__YOUR GOAL__. Locate the line that contains "orange brick D1:E3". Copy it and every following line through the end of the records, exactly, and include nothing else.

(Items listed in a dataset)
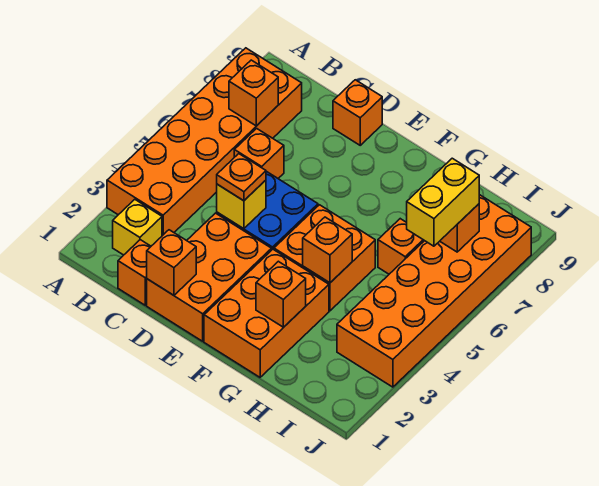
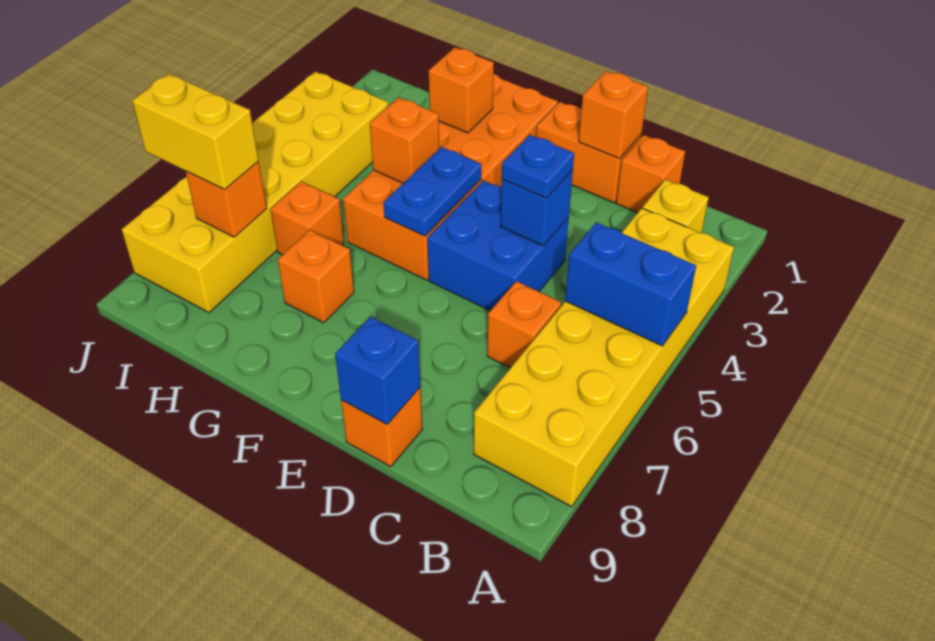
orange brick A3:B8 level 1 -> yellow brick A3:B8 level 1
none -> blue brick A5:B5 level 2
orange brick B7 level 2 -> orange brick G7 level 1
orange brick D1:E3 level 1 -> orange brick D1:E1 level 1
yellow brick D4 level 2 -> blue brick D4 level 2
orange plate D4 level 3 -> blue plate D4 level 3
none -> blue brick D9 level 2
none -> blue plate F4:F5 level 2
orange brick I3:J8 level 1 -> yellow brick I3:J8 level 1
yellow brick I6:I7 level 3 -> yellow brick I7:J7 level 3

__YOUR SOLUTION__.
orange brick D1:E3 level 1 -> orange brick D1:E1 level 1
yellow brick D4 level 2 -> blue brick D4 level 2
orange plate D4 level 3 -> blue plate D4 level 3
none -> blue brick D9 level 2
none -> blue plate F4:F5 level 2
orange brick I3:J8 level 1 -> yellow brick I3:J8 level 1
yellow brick I6:I7 level 3 -> yellow brick I7:J7 level 3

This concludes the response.